_YOUR TASK_.
Report each line of the data below that contains the string "Tromba", copying every such line in full.

====

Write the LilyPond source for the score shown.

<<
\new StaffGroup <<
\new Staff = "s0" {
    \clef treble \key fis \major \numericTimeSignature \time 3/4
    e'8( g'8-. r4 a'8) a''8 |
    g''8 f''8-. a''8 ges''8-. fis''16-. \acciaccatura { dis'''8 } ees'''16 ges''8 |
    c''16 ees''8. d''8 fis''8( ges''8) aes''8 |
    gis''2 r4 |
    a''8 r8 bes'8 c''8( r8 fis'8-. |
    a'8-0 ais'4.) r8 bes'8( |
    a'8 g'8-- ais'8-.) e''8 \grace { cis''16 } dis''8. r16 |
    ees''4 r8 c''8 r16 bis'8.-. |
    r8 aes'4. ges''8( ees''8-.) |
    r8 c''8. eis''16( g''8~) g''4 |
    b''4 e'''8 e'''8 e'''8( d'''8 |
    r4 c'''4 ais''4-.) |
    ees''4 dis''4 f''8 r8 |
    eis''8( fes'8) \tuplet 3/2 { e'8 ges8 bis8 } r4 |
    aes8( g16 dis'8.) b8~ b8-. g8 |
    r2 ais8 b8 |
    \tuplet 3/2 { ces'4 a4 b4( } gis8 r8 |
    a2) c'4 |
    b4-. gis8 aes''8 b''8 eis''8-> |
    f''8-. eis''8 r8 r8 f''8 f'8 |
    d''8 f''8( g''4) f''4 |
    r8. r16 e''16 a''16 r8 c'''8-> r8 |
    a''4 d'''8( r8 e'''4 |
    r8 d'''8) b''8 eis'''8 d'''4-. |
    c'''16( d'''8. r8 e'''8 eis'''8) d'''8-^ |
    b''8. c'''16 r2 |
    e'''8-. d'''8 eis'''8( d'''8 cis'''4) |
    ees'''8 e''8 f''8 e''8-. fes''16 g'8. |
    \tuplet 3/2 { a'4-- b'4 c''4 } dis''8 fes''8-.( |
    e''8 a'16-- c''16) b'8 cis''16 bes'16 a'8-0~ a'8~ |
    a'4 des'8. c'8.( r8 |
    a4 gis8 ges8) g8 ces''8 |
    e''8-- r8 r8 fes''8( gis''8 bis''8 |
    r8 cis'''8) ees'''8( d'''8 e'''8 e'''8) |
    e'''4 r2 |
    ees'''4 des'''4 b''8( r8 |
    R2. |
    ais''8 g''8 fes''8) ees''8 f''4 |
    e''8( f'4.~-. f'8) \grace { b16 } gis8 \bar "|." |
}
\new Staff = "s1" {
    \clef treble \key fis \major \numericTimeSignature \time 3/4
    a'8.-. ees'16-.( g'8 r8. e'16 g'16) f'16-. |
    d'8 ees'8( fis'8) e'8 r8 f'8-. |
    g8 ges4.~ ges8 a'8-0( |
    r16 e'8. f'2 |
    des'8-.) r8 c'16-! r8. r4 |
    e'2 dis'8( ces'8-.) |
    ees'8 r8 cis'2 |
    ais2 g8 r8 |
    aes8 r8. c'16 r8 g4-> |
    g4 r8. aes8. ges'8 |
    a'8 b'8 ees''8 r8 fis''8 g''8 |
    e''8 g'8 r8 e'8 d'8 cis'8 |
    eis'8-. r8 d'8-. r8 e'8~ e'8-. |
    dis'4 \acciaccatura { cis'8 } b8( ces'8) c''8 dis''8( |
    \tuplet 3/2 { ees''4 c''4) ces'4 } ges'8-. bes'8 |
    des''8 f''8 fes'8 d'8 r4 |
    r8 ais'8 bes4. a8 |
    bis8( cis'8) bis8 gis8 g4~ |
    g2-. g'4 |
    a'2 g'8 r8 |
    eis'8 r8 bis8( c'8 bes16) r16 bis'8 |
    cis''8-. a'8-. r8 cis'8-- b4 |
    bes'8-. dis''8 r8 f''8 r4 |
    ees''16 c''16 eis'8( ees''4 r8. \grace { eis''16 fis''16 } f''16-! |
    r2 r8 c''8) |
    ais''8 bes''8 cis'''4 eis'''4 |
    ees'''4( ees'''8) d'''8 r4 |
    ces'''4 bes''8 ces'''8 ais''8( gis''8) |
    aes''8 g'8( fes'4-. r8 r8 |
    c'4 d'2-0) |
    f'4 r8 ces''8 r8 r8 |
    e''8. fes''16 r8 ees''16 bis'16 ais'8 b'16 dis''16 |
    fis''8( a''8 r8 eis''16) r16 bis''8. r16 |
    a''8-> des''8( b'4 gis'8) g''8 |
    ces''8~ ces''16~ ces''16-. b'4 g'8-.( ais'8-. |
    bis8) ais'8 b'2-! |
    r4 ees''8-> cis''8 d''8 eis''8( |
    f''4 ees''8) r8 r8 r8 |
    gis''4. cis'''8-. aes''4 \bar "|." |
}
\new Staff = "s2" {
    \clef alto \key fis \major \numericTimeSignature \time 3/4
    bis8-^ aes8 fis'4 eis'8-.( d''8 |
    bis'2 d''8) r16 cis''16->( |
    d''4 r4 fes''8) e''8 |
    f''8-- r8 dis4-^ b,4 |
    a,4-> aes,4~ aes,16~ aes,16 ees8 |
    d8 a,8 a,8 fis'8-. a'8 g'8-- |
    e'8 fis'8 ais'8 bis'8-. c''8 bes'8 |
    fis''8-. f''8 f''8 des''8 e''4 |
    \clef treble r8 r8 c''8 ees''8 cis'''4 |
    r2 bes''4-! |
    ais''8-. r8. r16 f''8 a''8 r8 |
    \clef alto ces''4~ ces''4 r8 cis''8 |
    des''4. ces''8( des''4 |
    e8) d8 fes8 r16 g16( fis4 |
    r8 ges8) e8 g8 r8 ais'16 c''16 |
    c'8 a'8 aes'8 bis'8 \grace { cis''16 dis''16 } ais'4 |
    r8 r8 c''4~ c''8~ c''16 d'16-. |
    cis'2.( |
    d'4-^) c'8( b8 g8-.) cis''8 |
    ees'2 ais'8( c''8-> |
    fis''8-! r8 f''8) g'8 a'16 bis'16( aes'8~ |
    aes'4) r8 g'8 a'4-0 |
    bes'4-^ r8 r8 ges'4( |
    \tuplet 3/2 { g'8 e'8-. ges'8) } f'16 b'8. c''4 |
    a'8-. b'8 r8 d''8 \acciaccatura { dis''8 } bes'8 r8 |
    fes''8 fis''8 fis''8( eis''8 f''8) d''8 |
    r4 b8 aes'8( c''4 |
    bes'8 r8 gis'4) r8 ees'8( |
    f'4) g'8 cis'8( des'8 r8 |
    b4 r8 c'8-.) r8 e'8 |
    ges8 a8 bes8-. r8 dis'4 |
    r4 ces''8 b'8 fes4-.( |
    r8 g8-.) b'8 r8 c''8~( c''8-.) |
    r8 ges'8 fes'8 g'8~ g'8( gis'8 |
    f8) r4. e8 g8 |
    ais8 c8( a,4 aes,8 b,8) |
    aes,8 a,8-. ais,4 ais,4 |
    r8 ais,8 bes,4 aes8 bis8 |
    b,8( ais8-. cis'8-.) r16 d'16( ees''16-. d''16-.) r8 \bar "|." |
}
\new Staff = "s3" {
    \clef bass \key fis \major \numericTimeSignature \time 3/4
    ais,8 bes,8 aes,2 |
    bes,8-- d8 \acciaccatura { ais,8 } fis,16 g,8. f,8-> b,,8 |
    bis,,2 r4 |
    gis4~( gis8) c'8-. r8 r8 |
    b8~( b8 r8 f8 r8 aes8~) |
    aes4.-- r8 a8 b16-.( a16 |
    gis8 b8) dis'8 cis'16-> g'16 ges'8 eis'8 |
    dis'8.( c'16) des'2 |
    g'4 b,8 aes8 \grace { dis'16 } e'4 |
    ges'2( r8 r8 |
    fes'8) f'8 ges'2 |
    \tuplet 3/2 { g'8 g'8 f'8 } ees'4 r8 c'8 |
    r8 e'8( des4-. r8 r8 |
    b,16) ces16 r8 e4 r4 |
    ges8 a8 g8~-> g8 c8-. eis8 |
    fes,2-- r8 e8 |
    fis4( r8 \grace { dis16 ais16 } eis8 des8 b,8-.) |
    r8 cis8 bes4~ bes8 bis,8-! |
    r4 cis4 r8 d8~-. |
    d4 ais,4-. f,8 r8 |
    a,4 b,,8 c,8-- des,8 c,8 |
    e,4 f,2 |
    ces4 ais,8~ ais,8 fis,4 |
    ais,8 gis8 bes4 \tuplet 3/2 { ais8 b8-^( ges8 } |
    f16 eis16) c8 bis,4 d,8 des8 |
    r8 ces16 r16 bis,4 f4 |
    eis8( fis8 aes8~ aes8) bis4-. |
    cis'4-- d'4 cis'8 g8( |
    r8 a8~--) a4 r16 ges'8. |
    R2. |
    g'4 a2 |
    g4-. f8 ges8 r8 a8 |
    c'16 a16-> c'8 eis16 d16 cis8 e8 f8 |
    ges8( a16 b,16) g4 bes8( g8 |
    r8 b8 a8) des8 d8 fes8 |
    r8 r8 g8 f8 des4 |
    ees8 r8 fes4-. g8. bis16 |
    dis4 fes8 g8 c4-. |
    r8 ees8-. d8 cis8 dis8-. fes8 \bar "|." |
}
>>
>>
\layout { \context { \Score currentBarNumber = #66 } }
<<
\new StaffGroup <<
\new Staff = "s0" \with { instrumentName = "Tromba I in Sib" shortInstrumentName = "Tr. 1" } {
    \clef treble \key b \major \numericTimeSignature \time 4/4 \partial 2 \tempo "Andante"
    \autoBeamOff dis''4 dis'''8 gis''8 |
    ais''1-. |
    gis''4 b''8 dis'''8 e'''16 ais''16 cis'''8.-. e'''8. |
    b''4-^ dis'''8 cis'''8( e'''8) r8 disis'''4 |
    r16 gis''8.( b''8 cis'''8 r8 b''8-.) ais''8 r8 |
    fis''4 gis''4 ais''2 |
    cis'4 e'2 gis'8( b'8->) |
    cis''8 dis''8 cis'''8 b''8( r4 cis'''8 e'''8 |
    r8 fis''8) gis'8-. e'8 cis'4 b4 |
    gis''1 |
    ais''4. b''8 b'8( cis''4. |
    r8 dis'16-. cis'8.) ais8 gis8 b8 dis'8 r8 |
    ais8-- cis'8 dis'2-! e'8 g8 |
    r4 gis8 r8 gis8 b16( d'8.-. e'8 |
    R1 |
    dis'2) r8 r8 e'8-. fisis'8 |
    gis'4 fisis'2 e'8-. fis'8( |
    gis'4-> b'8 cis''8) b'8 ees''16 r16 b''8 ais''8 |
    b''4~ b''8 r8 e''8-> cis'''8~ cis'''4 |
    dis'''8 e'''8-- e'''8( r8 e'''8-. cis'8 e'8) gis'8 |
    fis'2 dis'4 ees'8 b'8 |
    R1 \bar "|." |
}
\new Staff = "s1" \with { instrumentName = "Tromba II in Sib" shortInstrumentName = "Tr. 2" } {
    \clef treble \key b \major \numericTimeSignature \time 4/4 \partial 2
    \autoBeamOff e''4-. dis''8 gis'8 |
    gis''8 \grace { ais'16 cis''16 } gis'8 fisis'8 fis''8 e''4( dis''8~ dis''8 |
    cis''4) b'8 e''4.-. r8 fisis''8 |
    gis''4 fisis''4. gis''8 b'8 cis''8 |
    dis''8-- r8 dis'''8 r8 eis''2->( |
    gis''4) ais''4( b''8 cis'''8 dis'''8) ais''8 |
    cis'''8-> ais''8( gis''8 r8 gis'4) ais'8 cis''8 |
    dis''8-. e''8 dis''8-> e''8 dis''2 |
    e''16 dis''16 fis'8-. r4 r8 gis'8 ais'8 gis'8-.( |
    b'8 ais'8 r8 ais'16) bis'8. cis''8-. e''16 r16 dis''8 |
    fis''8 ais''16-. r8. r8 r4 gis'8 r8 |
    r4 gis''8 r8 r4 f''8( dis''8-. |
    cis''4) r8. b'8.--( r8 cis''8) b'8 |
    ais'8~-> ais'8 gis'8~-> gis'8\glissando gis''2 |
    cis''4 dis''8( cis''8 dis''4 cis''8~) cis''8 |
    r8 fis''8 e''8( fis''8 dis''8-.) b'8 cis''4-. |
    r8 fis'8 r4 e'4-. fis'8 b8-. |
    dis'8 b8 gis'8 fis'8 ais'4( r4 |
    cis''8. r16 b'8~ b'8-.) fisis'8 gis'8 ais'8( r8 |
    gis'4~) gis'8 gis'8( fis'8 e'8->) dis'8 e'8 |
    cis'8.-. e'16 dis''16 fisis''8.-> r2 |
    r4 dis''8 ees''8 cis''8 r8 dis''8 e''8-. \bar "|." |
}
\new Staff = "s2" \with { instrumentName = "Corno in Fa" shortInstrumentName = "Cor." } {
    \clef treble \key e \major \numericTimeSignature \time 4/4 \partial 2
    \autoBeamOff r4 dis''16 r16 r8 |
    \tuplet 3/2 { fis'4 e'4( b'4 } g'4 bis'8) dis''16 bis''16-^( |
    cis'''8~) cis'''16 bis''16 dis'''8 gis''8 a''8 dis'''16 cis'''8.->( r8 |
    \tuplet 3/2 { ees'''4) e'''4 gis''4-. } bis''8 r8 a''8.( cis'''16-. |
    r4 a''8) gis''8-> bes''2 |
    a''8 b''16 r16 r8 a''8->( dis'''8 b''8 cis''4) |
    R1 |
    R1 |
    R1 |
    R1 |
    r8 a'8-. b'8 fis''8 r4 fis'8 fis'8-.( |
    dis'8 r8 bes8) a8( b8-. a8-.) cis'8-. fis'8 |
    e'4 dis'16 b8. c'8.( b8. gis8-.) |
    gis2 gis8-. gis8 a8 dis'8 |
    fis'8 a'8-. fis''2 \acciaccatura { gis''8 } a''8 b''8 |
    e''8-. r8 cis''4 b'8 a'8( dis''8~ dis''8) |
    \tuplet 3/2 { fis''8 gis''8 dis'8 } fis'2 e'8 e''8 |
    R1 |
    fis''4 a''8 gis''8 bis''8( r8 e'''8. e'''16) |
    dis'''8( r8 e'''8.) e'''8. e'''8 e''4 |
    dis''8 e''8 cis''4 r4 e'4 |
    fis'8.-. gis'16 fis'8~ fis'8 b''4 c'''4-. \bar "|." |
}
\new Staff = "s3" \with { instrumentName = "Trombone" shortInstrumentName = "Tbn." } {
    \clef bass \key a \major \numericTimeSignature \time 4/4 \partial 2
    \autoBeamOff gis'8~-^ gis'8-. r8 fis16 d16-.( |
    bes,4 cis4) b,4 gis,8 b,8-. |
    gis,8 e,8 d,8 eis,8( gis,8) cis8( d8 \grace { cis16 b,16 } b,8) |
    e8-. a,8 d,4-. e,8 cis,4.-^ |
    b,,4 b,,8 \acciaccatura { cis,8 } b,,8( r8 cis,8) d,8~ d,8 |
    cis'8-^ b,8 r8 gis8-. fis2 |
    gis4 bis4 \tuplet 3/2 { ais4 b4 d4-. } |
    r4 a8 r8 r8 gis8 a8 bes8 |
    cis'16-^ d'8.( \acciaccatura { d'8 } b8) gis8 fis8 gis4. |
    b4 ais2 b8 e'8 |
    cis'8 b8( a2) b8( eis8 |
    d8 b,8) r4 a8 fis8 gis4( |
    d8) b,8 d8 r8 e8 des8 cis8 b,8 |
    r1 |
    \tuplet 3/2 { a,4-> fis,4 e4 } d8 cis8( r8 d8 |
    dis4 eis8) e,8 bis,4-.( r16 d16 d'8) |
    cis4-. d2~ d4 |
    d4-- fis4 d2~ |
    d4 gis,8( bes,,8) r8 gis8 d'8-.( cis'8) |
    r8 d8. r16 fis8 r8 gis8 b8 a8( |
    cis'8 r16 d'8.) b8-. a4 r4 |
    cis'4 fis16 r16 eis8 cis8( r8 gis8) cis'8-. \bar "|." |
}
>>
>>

====

_TASK ANSWER_.
\new Staff = "s0" \with { instrumentName = "Tromba I in Sib" shortInstrumentName = "Tr. 1" } {
\new Staff = "s1" \with { instrumentName = "Tromba II in Sib" shortInstrumentName = "Tr. 2" } {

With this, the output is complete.